Start of EXERCISE INPUTS

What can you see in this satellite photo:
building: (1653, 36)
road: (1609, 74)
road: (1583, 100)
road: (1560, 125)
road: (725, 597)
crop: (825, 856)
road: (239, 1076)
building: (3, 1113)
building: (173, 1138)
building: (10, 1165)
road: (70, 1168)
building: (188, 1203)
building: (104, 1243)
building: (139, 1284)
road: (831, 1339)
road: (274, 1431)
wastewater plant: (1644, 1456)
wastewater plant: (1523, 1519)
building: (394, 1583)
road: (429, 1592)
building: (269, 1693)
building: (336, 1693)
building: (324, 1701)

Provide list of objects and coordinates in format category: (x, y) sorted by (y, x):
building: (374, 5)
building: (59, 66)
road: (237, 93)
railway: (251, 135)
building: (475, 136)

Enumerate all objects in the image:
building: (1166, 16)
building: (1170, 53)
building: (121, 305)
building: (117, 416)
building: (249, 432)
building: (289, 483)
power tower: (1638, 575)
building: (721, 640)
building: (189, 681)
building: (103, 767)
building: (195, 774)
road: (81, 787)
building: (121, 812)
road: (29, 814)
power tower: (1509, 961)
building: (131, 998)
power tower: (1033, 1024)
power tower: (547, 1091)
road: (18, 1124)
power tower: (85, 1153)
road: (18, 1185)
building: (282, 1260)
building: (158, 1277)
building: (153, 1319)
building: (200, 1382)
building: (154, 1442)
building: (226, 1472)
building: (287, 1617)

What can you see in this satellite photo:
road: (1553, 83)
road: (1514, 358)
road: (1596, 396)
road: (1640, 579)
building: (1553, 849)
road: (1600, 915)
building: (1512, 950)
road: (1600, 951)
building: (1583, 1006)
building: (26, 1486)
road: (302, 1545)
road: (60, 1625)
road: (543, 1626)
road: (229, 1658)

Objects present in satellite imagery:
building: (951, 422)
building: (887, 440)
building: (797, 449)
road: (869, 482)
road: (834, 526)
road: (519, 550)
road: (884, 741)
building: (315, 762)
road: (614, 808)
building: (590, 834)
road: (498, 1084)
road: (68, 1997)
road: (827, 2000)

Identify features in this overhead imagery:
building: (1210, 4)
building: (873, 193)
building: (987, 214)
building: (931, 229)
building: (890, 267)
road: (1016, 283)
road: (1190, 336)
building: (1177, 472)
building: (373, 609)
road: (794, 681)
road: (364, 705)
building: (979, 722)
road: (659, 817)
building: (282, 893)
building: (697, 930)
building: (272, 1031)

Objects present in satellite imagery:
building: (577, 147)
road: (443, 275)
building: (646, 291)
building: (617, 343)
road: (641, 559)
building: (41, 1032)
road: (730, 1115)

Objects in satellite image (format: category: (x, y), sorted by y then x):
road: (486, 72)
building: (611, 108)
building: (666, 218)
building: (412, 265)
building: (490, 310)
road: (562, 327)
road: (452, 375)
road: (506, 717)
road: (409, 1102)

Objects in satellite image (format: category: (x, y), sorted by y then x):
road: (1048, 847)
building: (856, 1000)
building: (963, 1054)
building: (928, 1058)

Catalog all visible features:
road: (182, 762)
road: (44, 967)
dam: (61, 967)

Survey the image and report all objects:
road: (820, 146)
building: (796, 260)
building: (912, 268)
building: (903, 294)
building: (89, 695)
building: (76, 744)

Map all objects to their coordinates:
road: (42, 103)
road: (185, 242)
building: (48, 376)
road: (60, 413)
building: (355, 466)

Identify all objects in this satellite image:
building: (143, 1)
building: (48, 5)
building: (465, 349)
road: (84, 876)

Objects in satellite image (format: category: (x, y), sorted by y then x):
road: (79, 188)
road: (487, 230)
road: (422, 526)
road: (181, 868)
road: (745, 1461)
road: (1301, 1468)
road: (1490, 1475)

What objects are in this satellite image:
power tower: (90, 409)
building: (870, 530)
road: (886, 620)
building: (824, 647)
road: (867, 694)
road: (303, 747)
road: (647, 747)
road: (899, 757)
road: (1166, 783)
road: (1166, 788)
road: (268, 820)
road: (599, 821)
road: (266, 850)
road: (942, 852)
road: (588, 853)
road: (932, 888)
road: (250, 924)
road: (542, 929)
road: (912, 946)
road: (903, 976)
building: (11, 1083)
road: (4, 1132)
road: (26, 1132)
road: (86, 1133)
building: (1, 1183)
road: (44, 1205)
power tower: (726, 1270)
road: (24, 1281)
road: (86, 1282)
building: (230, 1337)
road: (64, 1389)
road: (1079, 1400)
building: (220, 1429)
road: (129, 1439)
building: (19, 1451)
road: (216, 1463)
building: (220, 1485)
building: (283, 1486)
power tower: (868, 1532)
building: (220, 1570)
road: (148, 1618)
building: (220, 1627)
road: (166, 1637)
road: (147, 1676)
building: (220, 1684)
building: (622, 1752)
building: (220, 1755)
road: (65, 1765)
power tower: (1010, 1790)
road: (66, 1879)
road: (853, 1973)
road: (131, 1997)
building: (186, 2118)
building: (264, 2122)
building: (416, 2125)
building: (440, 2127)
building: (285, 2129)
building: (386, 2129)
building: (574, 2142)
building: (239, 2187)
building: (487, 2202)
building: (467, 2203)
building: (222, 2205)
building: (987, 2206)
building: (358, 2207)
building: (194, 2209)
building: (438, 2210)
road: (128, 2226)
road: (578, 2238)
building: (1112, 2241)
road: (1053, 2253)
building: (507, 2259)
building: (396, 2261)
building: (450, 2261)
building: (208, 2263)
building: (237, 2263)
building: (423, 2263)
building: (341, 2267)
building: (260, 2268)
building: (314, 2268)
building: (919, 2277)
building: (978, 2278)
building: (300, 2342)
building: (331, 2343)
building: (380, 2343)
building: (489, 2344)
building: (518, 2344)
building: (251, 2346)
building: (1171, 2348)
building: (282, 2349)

End of EXERCISE INPUTS

PROBLEM REQUIREMENTS:
Each line containing "power" belongs in the answer; pick these out of the material and copy them.

SOLUTION TO THIS TASK:
power tower: (1638, 575)
power tower: (1509, 961)
power tower: (1033, 1024)
power tower: (547, 1091)
power tower: (85, 1153)
power tower: (90, 409)
power tower: (726, 1270)
power tower: (868, 1532)
power tower: (1010, 1790)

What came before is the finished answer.